Recorded data:
▬▬▬▬▬▬▬▬▬▬
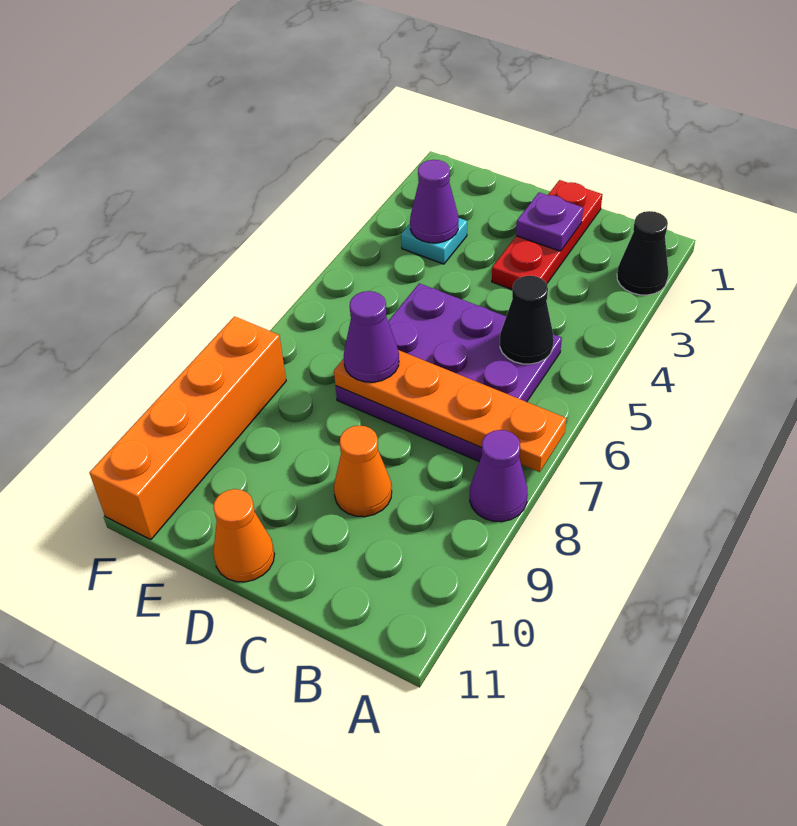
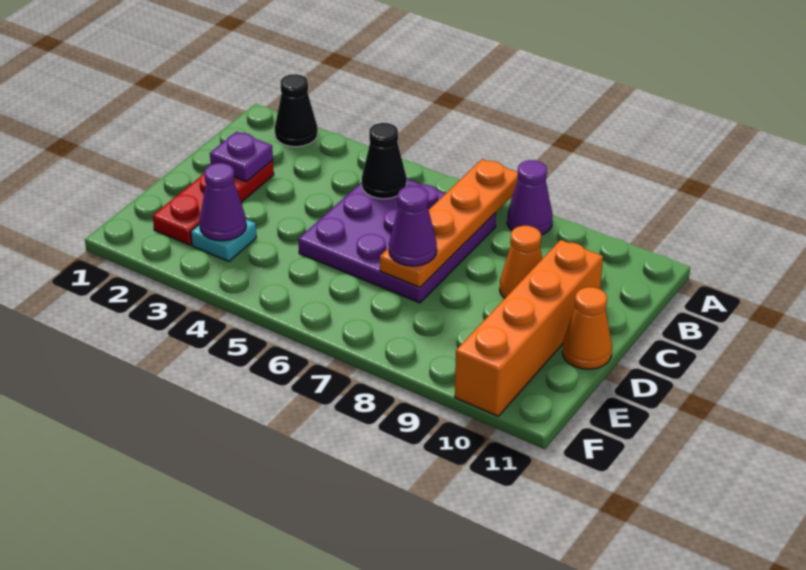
red plate C1:C3 level 1 -> red plate C2:E2 level 1
orange brick F8:F11 level 1 -> orange brick C10:F10 level 1

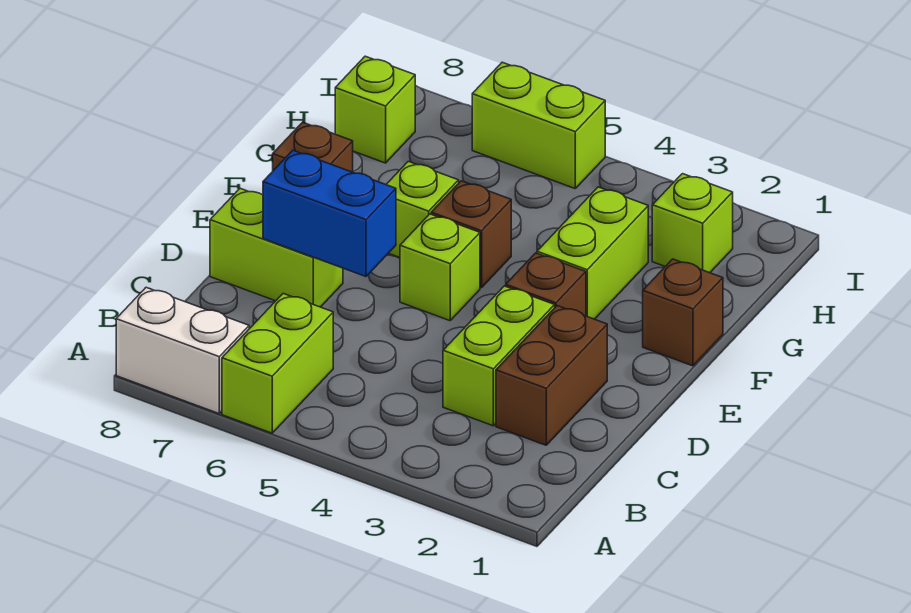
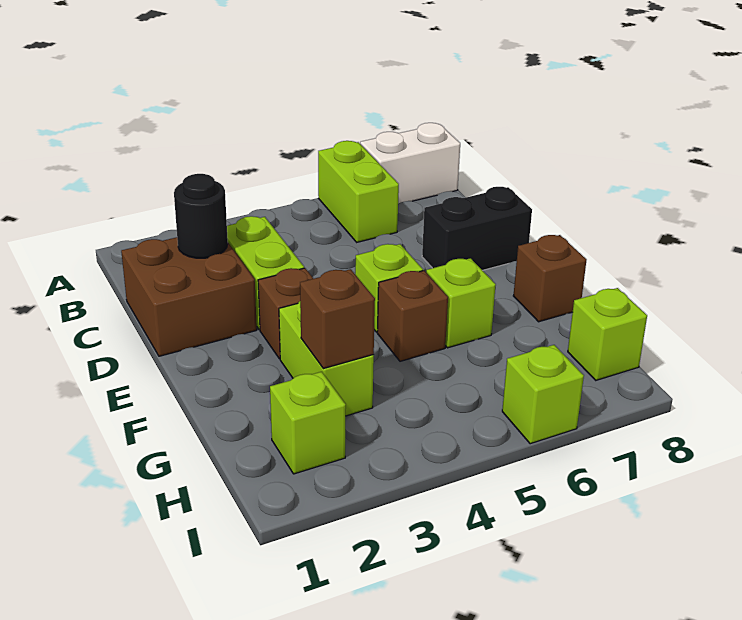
brown brick C2:D2 level 1 -> brown brick C1:D2 level 1
none -> black round brick C2 level 2
blue brick D6:D7 level 2 -> none
lime brick D7:D8 level 1 -> black brick D7:D8 level 1
brown brick F1 level 1 -> brown brick G3 level 2
lime brick I5:I6 level 1 -> lime brick I6 level 1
▬▬▬▬▬▬▬▬▬▬
Show me all lines in the records that contain "lime".

**ANSWER TO THIS TASK**:
lime brick D7:D8 level 1 -> black brick D7:D8 level 1
lime brick I5:I6 level 1 -> lime brick I6 level 1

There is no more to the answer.